[[ Data supplied open ]]
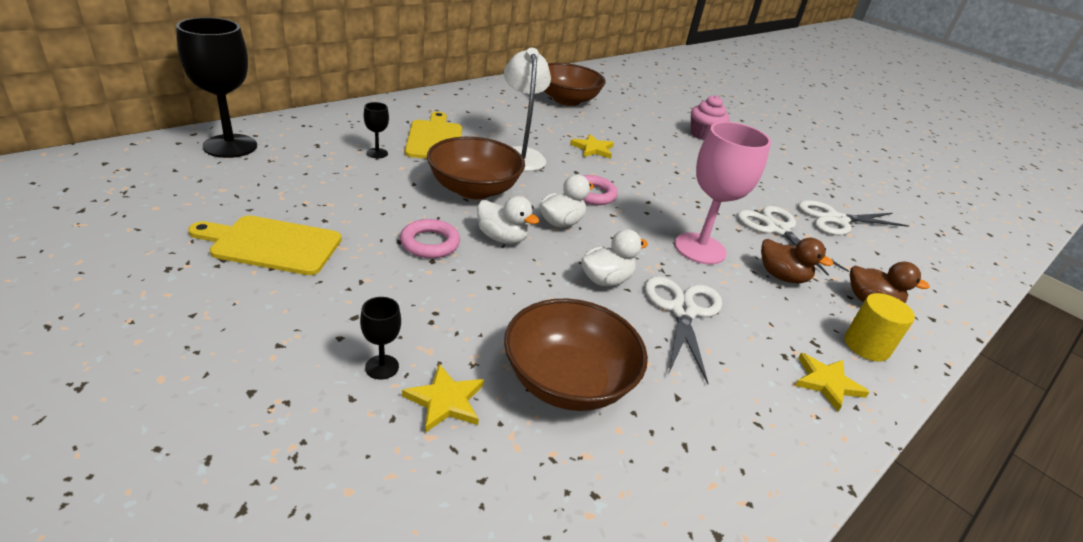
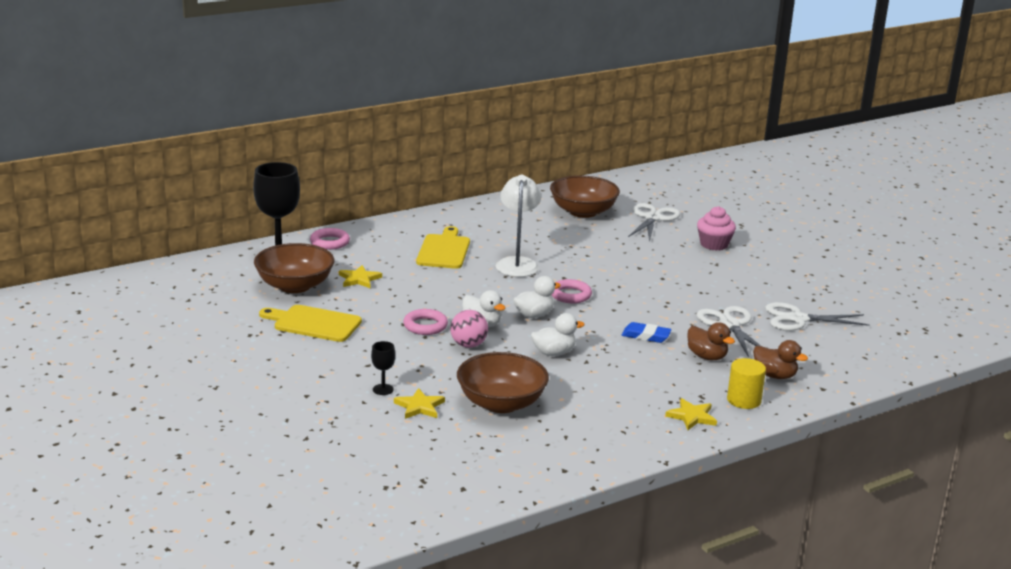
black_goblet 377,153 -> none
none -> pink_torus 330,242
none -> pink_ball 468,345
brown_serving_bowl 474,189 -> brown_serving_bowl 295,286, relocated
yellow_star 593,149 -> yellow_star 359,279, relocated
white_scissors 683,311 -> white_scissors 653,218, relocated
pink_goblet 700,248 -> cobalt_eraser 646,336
[[ Data supplied closed ]]
[[ Data supplied open ]]
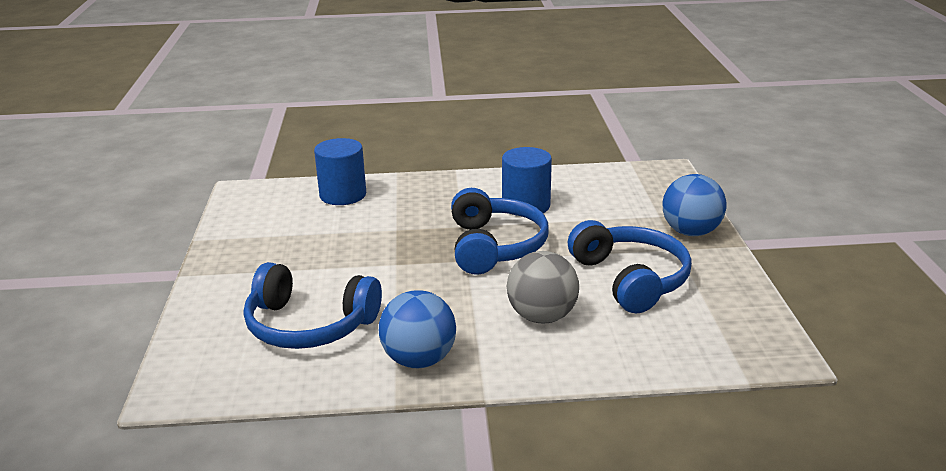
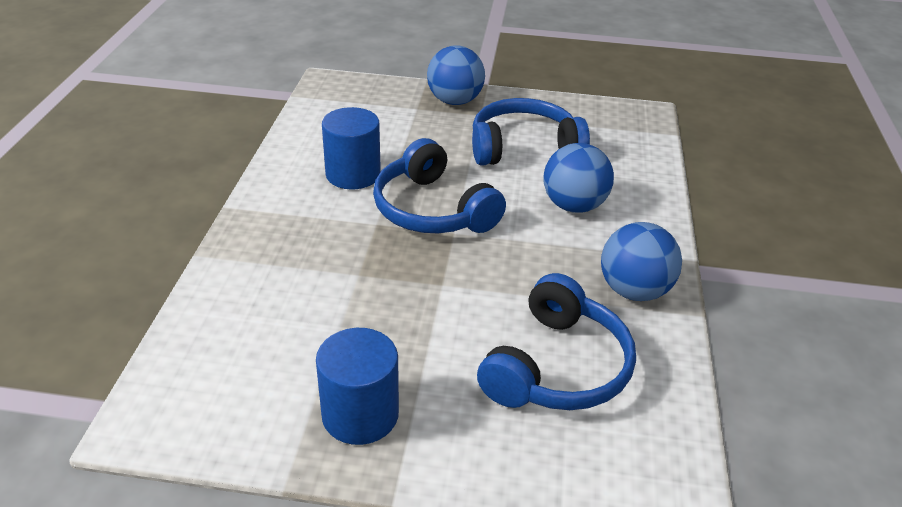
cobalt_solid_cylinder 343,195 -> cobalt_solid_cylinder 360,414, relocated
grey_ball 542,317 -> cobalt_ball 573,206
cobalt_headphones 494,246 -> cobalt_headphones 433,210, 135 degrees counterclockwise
[[ Data supplied closed ]]
# Your instructions:
Scan the records above for the lines holding "grey_ball 542,317 -> cobalt_ball 573,206" and "cobalt_headphones 494,246 ->". Transcribe those two and every line between them word for word, and no others.

# Exercise answer:
grey_ball 542,317 -> cobalt_ball 573,206
cobalt_headphones 494,246 -> cobalt_headphones 433,210, 135 degrees counterclockwise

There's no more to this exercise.